- [Task to carry out]:
The complete listing goes into the output exactly, without its pictures.
(Information shown begins)
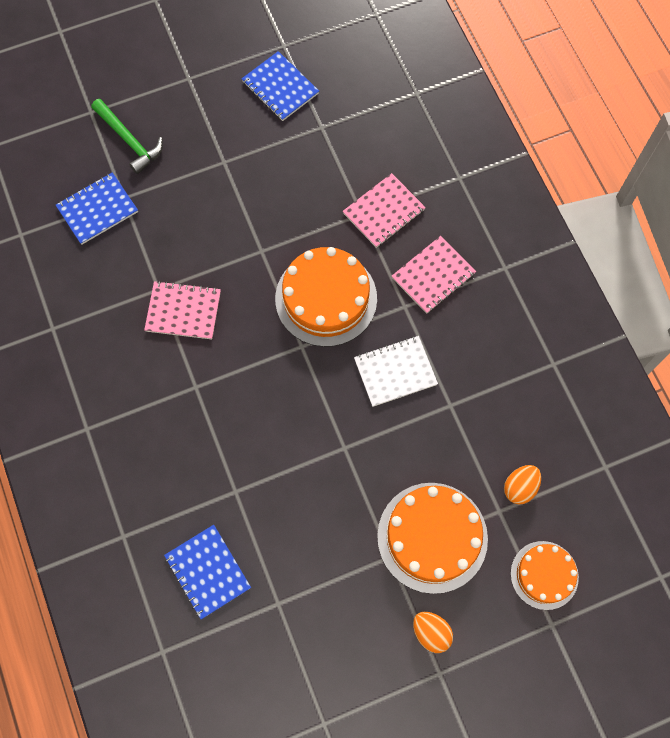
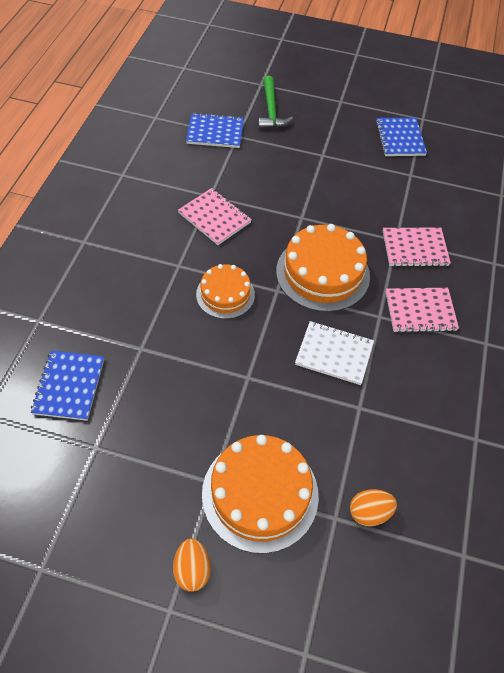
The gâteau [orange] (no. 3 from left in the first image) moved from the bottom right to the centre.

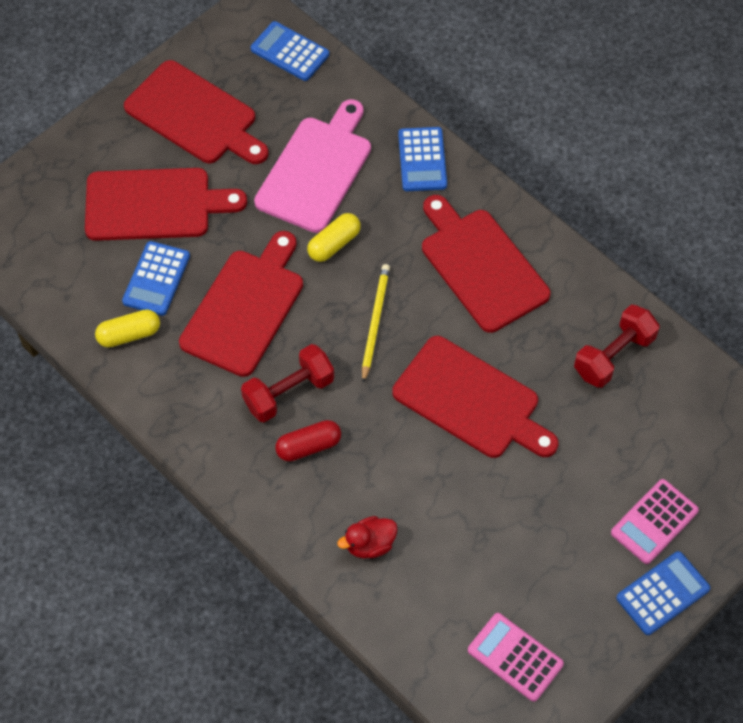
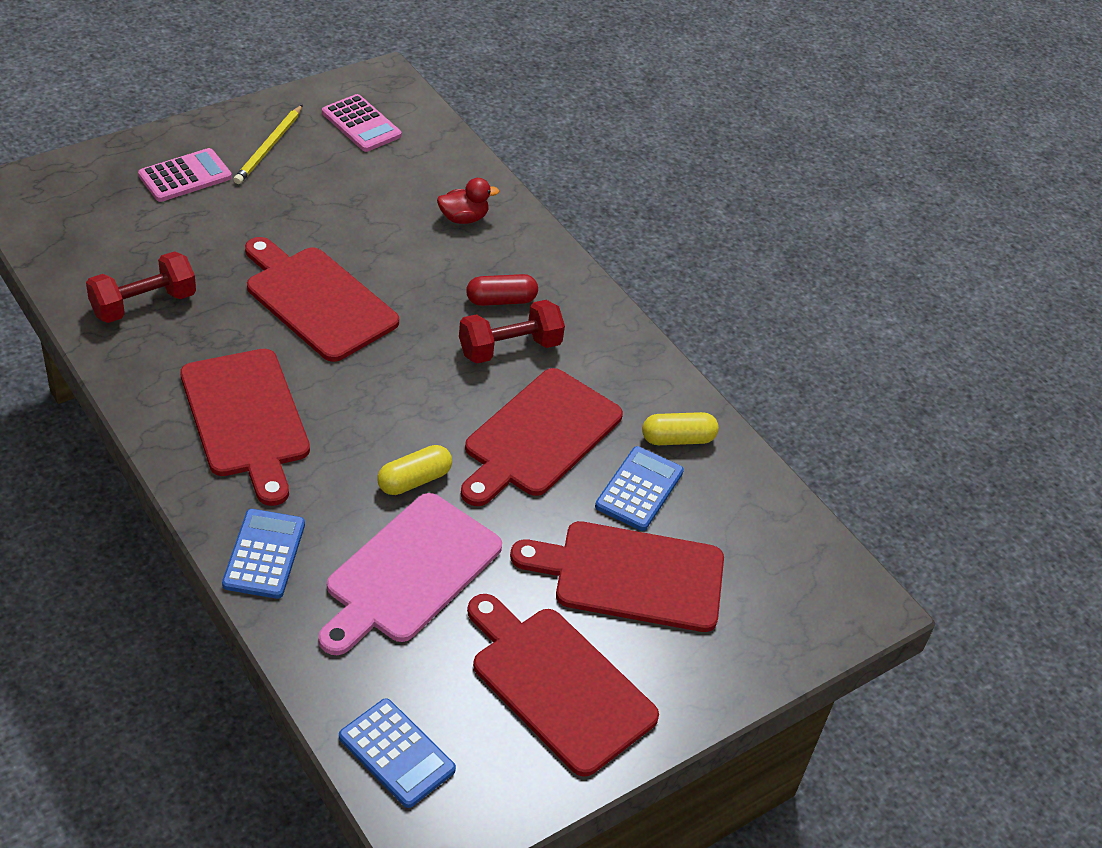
The crayon [jaune] moved from the centre to the top left.
The calculatrice [bleu] (no. 4 from left) at the bottom right disappeared.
(Information shown ends)
- [Result below]:
The gâteau [orange] (no. 3 from left in the first image) moved from the bottom right to the centre.

The crayon [jaune] moved from the centre to the top left.
The calculatrice [bleu] (no. 4 from left) at the bottom right disappeared.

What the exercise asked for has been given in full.